TASK PROMPT => Skip every picture, and copy exactly the lines from the one containing "R3: 1.3k (+15V, U4/in-) -> 1.3k (+15V, VA)" to the end of the data.

[Modification records]
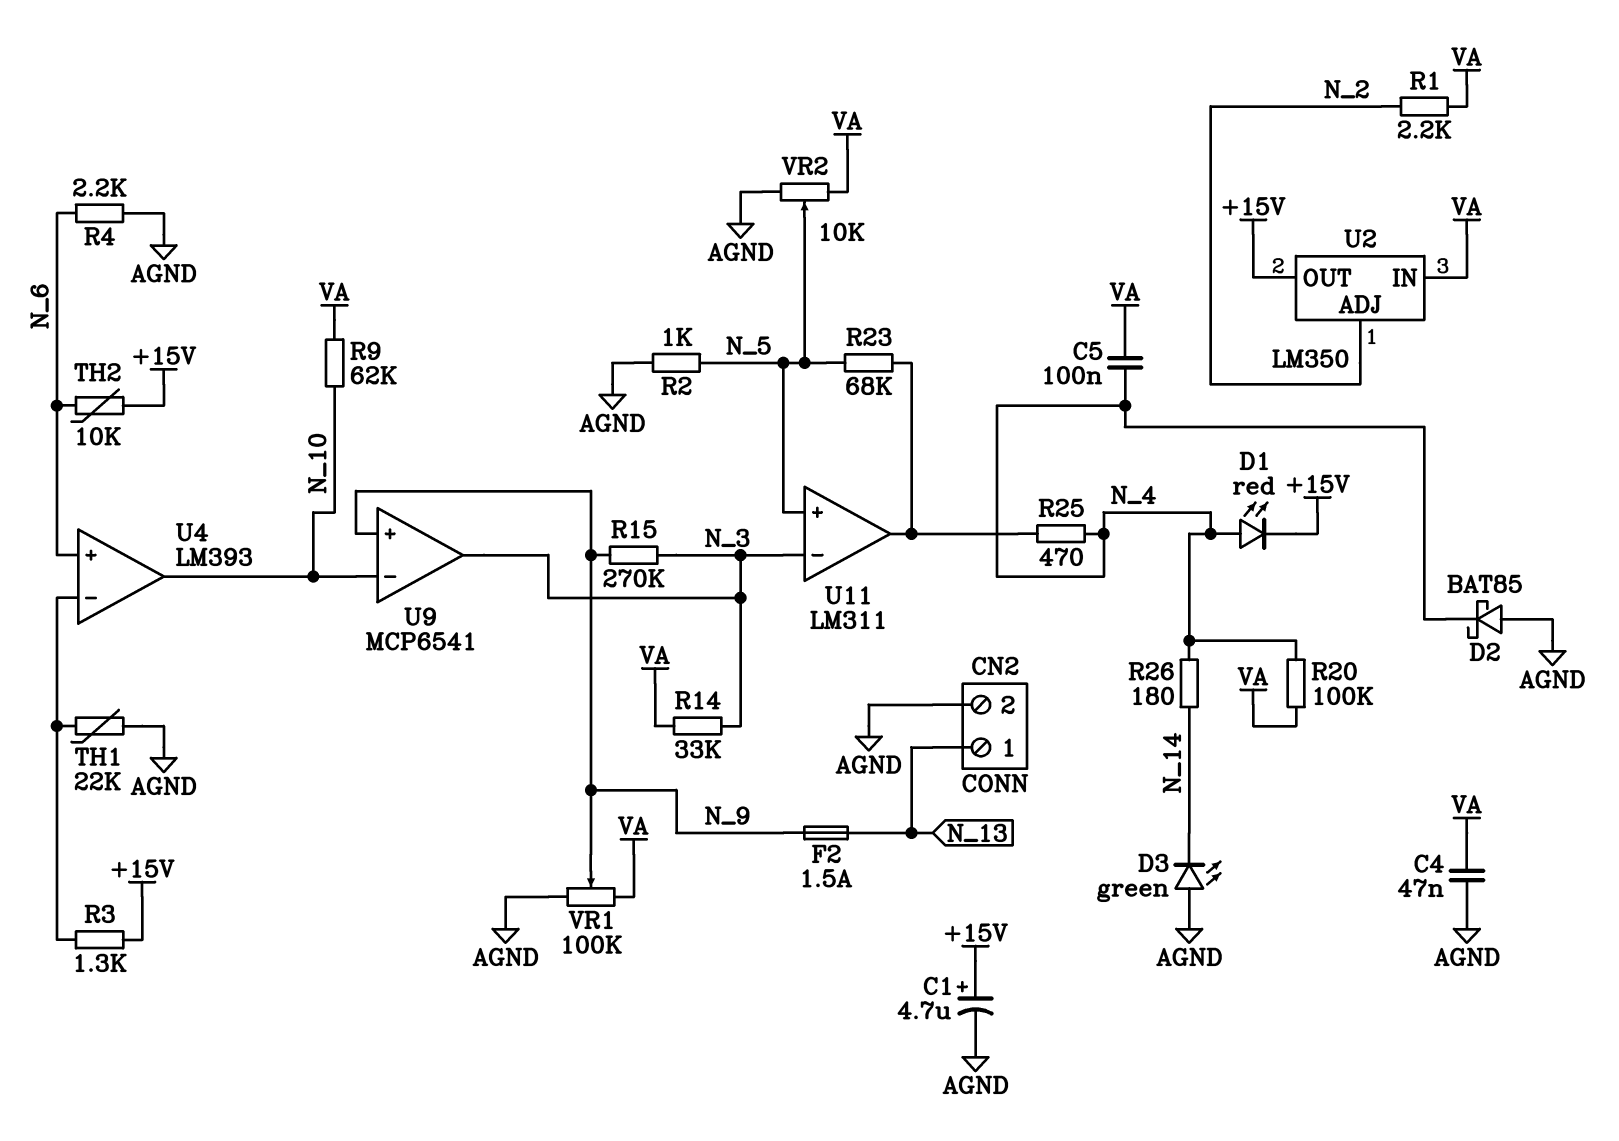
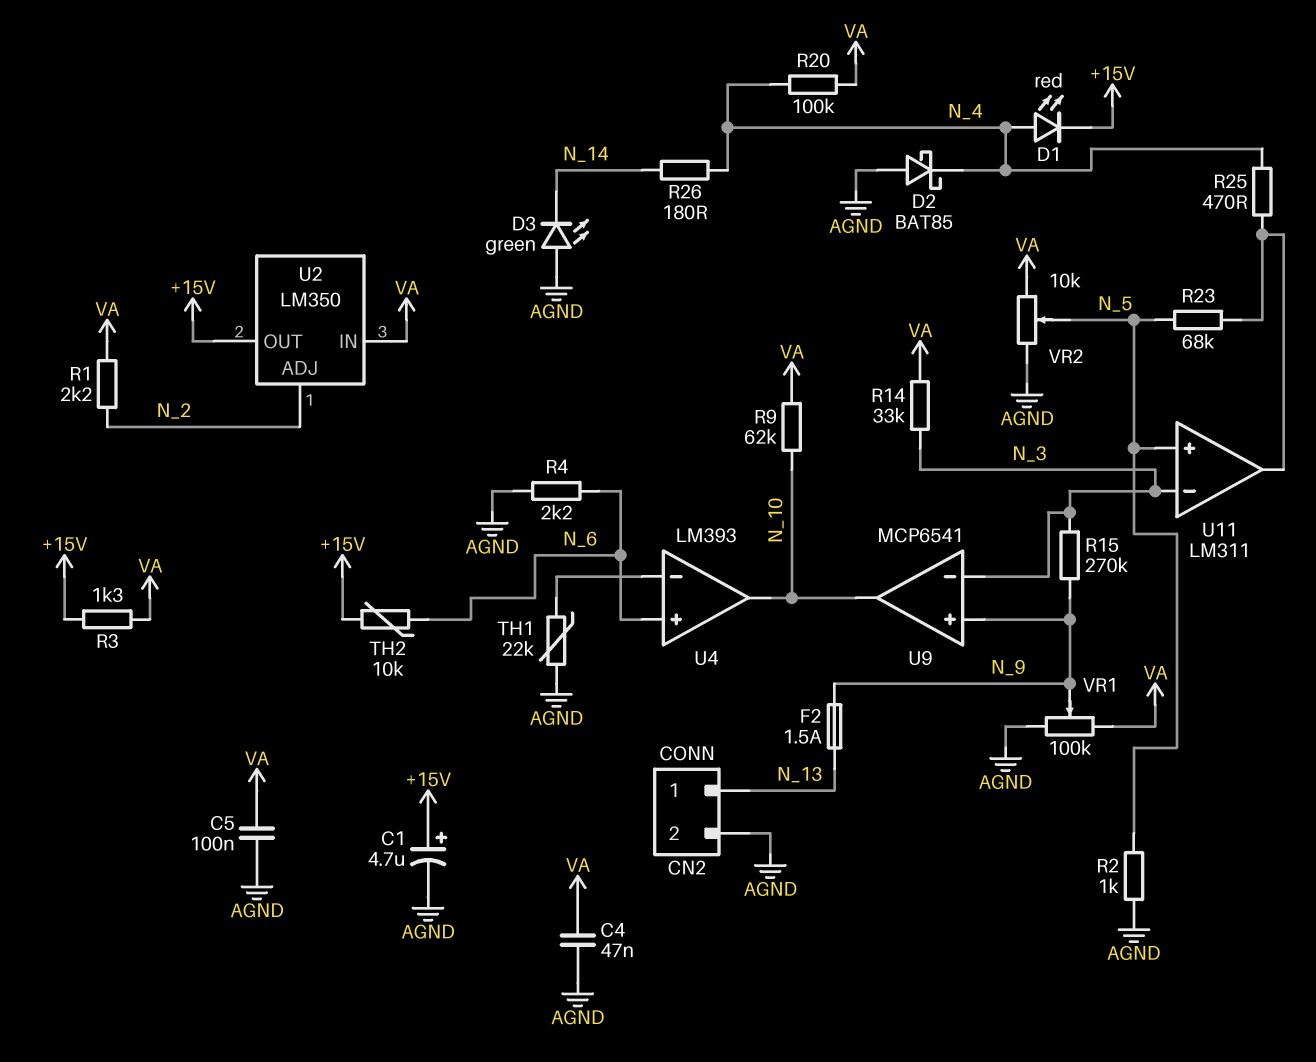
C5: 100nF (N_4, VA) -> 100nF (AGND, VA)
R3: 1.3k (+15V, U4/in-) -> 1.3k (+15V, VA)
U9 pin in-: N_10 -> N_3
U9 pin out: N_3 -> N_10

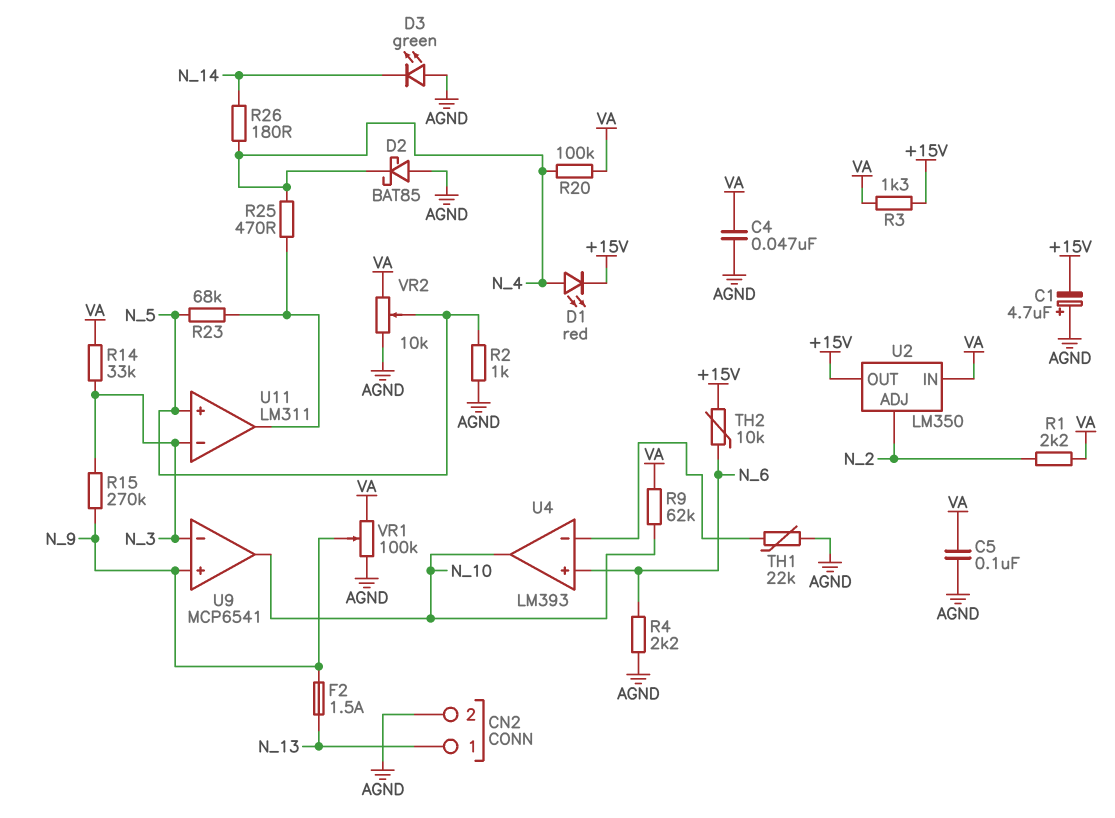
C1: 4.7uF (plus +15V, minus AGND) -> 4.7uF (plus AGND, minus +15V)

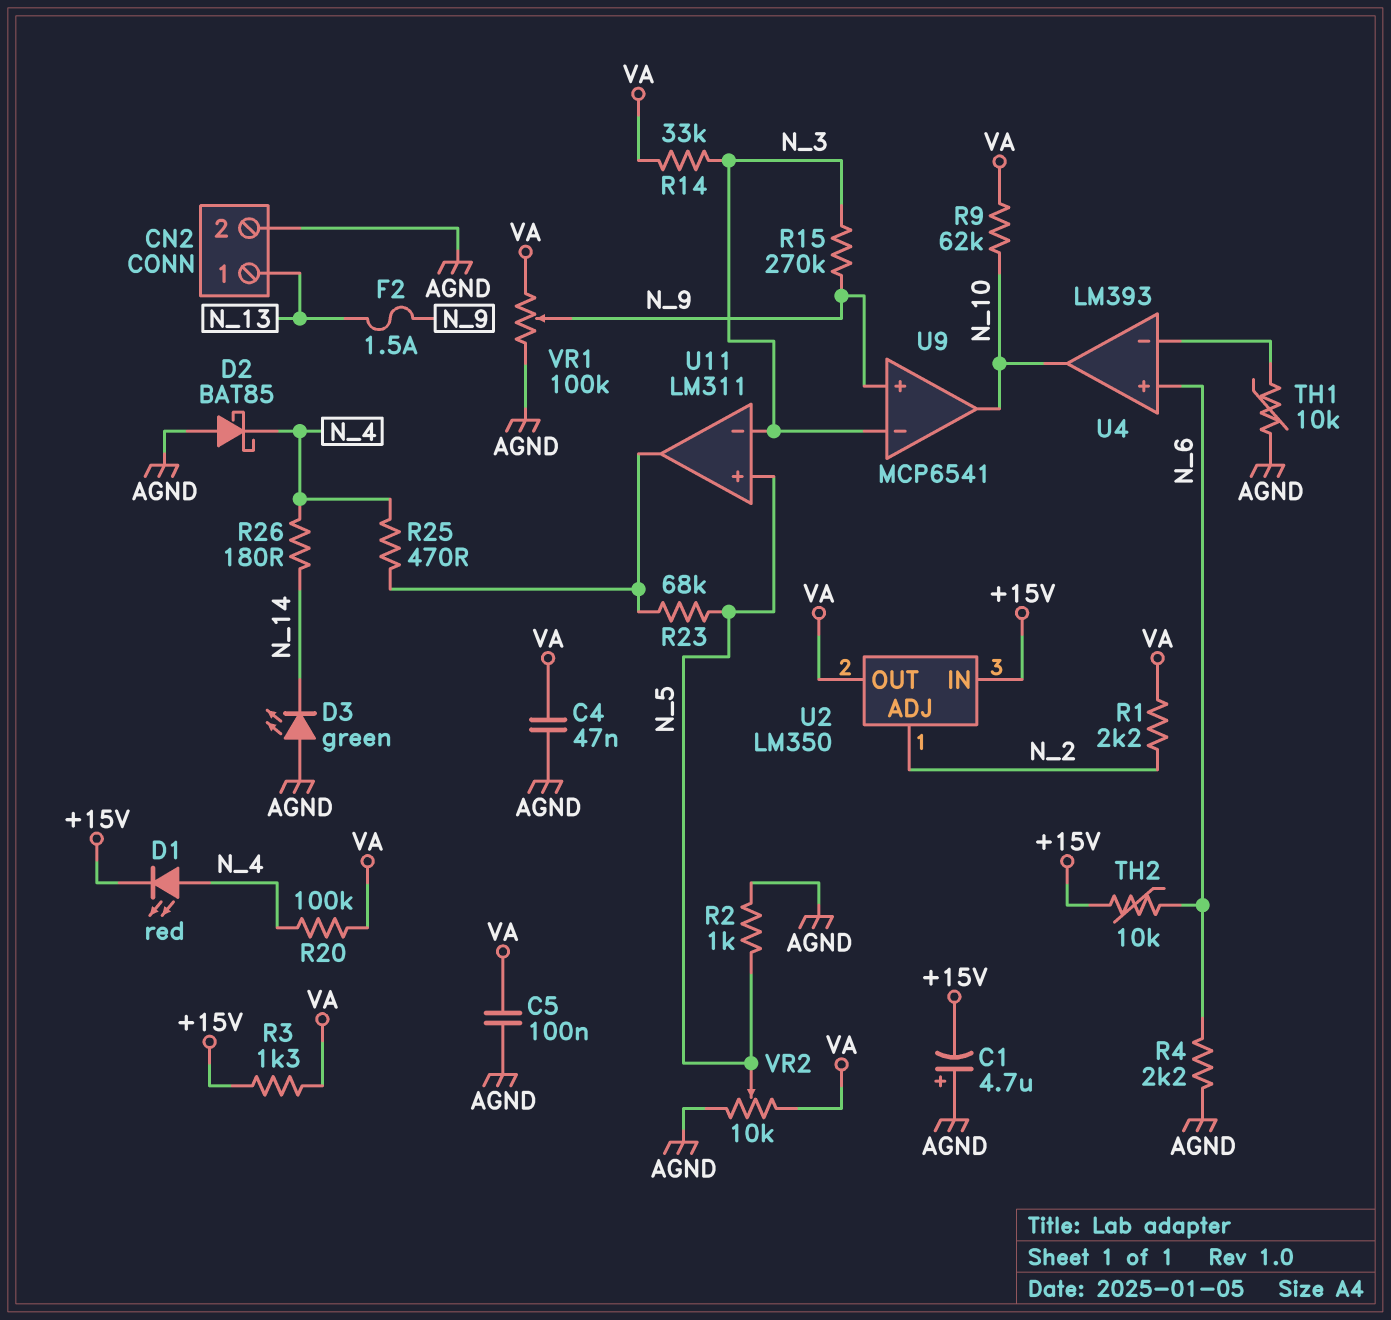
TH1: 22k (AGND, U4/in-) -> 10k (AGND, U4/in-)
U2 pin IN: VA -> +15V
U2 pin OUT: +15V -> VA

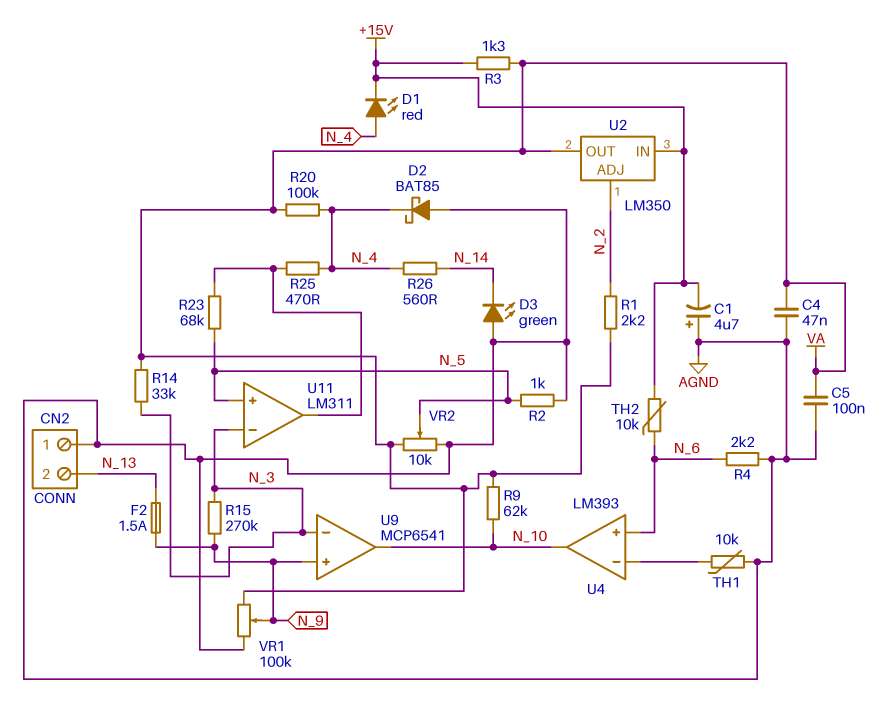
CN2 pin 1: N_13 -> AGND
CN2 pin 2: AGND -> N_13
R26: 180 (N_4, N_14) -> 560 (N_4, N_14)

WRITTEN ANSWER =>
R3: 1.3k (+15V, U4/in-) -> 1.3k (+15V, VA)
U9 pin in-: N_10 -> N_3
U9 pin out: N_3 -> N_10

C1: 4.7uF (plus +15V, minus AGND) -> 4.7uF (plus AGND, minus +15V)

TH1: 22k (AGND, U4/in-) -> 10k (AGND, U4/in-)
U2 pin IN: VA -> +15V
U2 pin OUT: +15V -> VA

CN2 pin 1: N_13 -> AGND
CN2 pin 2: AGND -> N_13
R26: 180 (N_4, N_14) -> 560 (N_4, N_14)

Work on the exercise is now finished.